■ **TASK STATEMENT**
The lines running from the one that contains "(132, 332) = (377, 535): brown" to the end of the records below are what to reproduce, exactly and without pictures.

(Spatial reasoning data)

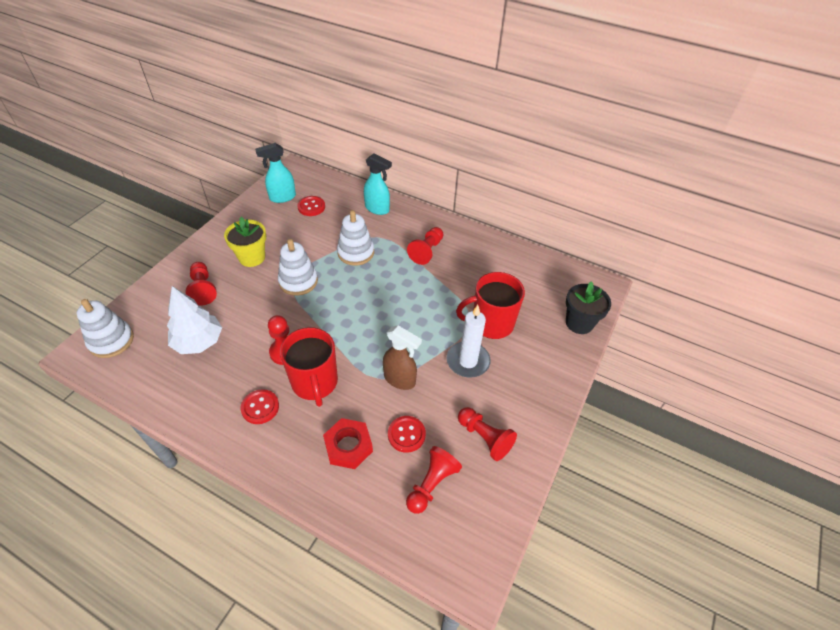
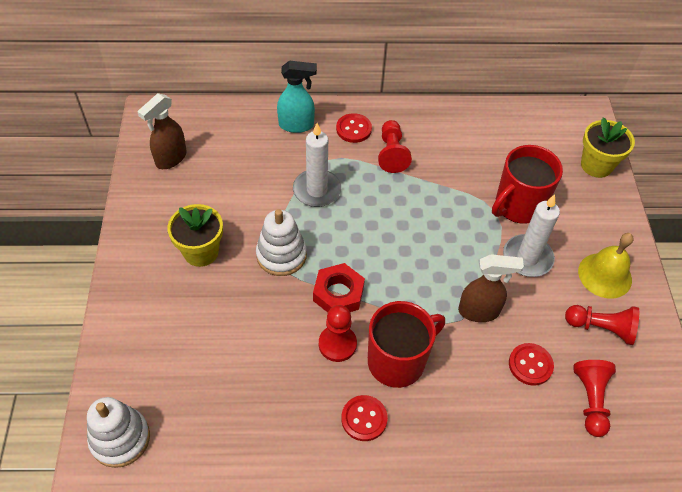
camera: 30 degrees left, 5 degrees up
(199, 342) = (230, 384): white tree -> none
(203, 289) = (176, 319): red pawn -> none
(282, 197) = (170, 159): turquoise spray bottle -> brown spray bottle
(311, 207) = (217, 156): red button -> red button (353, 129)
(315, 383) = (398, 361): red mug -> red mug turned 75 degrees counterclockwise
(348, 446) = (486, 408): red nut -> red nut (338, 293)
(356, 252) = (317, 190): white stacking toy -> white candle
(520, 402) = (605, 275): none -> yellow bell
(579, 323) = (596, 165): black flower pot -> yellow flower pot

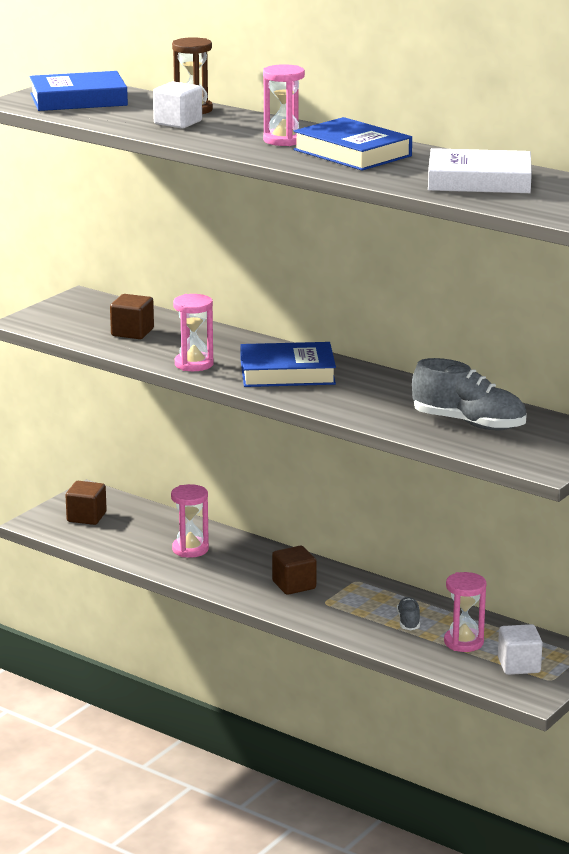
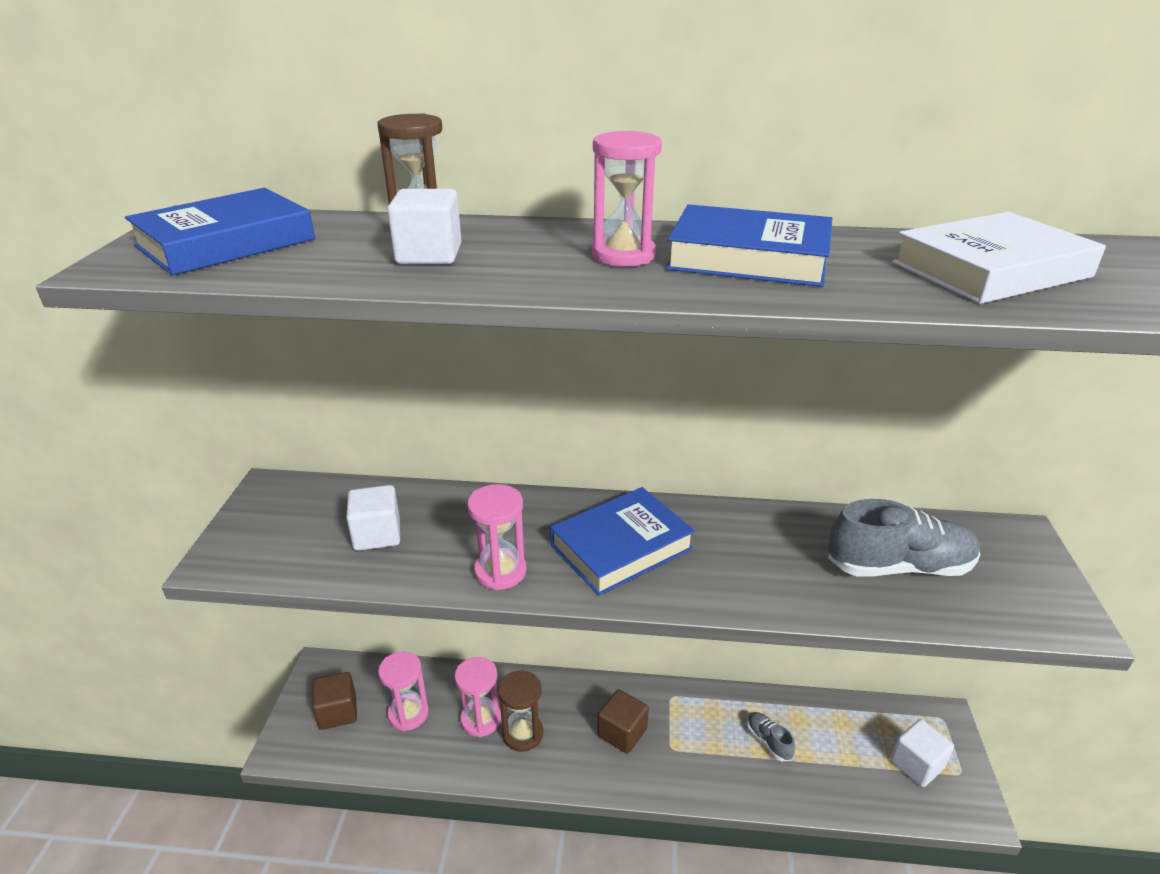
camera: 30 degrees left, 10 degrees up
(132, 332) = (377, 535): brown cube -> white cube
(215, 564) = (522, 734): none -> brown hourglass
(463, 642) = (841, 751): pink hourglass -> pink hourglass (408, 713)

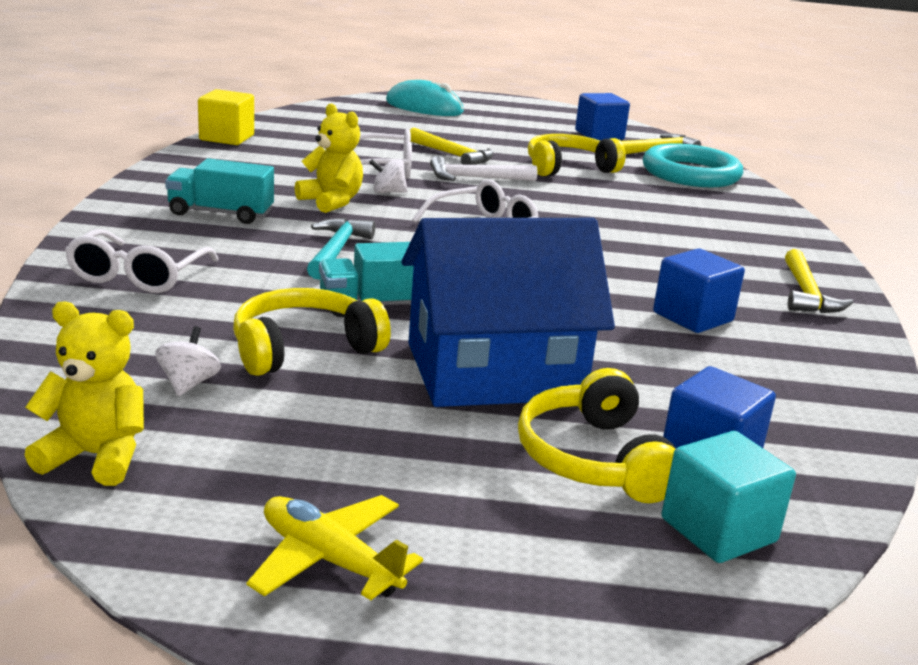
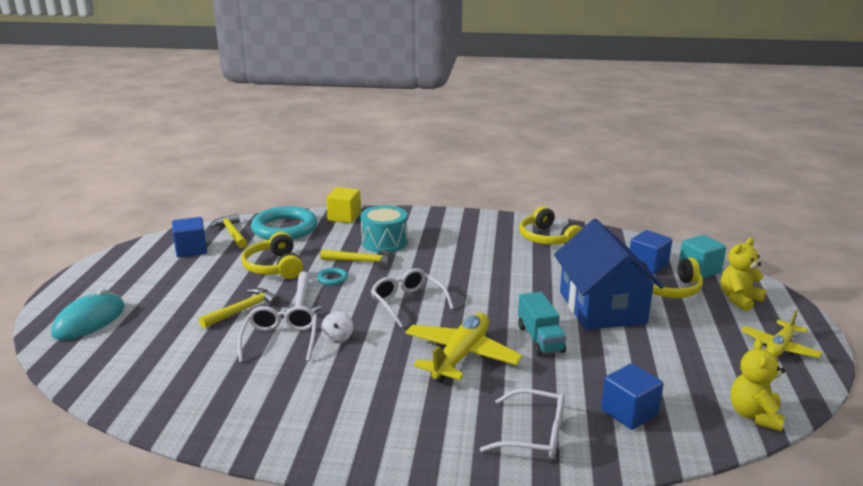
camera: 85 degrees left, 0 degrees up
(188, 384) = (668, 396): white spinning top -> none
(220, 213) = (400, 411): turquoise truck -> none
(227, 138) = (183, 428): yellow cube -> yellow cube (344, 217)
(303, 348) = (607, 362): yellow headphones -> yellow headphones (547, 238)
(331, 202) = (363, 361): yellow teddy bear -> yellow teddy bear (739, 299)
(336, 251) = (461, 356): turquoise hammer -> yellow plane
(546, 194) = (332, 278): none -> turquoise ring
(680, 225) = (384, 242): none -> turquoise drum
(692, 317) = (514, 253): blue cube -> blue cube (629, 412)
(806, 293) = (473, 224): yellow hammer -> yellow hammer (361, 261)

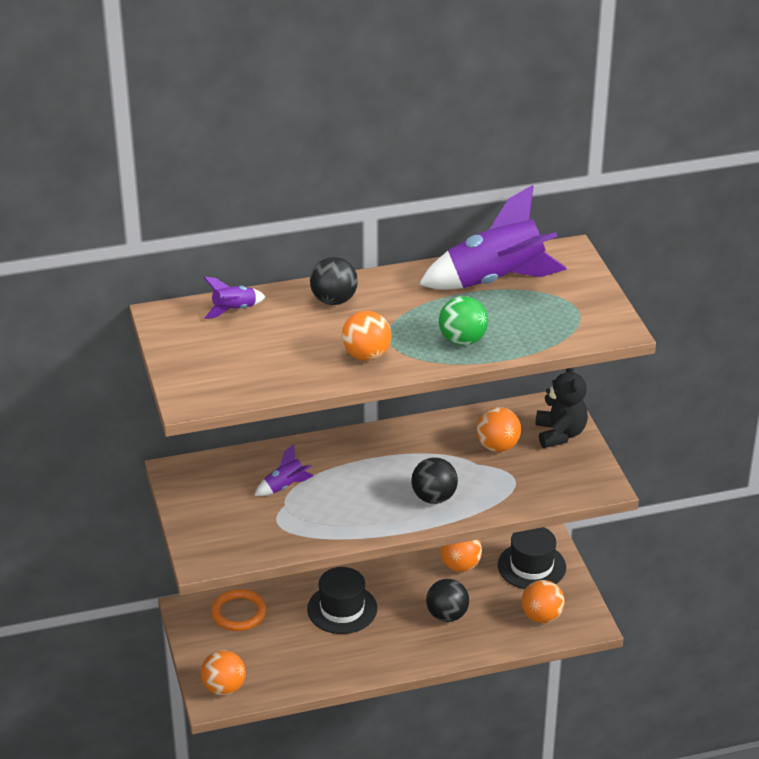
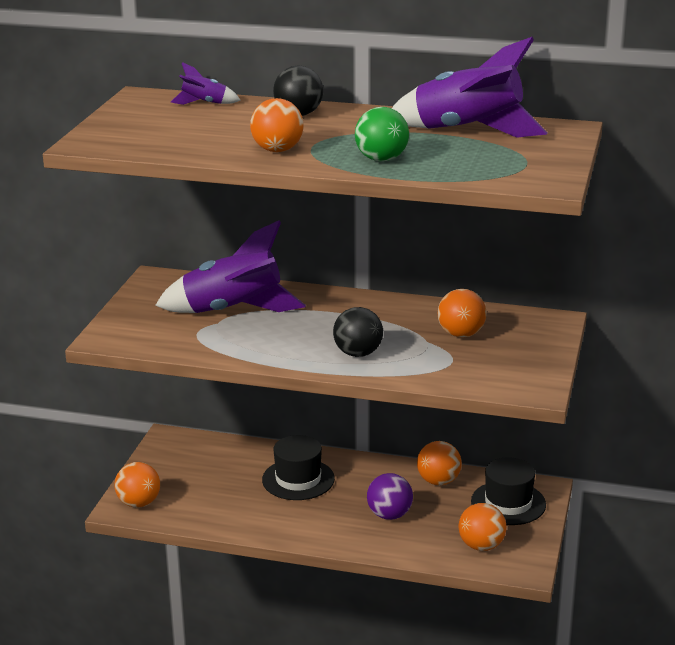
camera: 30 degrees right, 10 degrees down
(239, 613) = (207, 454): orange ring -> none
(285, 487) = (233, 311): purple rocket -> purple rocket, size x2.23
(447, 615) = (389, 515): black ball -> purple ball
(560, 434) = (534, 341): black teddy bear -> none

■ **RESPONSE**
(132, 332) = (377, 535): brown cube -> white cube
(215, 564) = (522, 734): none -> brown hourglass
(463, 642) = (841, 751): pink hourglass -> pink hourglass (408, 713)

camera: 85 degrees left, 0 degrees up
(188, 384) = (668, 396): white spinning top -> none
(220, 213) = (400, 411): turquoise truck -> none
(227, 138) = (183, 428): yellow cube -> yellow cube (344, 217)
(303, 348) = (607, 362): yellow headphones -> yellow headphones (547, 238)
(331, 202) = (363, 361): yellow teddy bear -> yellow teddy bear (739, 299)
(336, 251) = (461, 356): turquoise hammer -> yellow plane
(546, 194) = (332, 278): none -> turquoise ring
(680, 225) = (384, 242): none -> turquoise drum
(692, 317) = (514, 253): blue cube -> blue cube (629, 412)
(806, 293) = (473, 224): yellow hammer -> yellow hammer (361, 261)

camera: 30 degrees right, 10 degrees down
(239, 613) = (207, 454): orange ring -> none
(285, 487) = (233, 311): purple rocket -> purple rocket, size x2.23
(447, 615) = (389, 515): black ball -> purple ball
(560, 434) = (534, 341): black teddy bear -> none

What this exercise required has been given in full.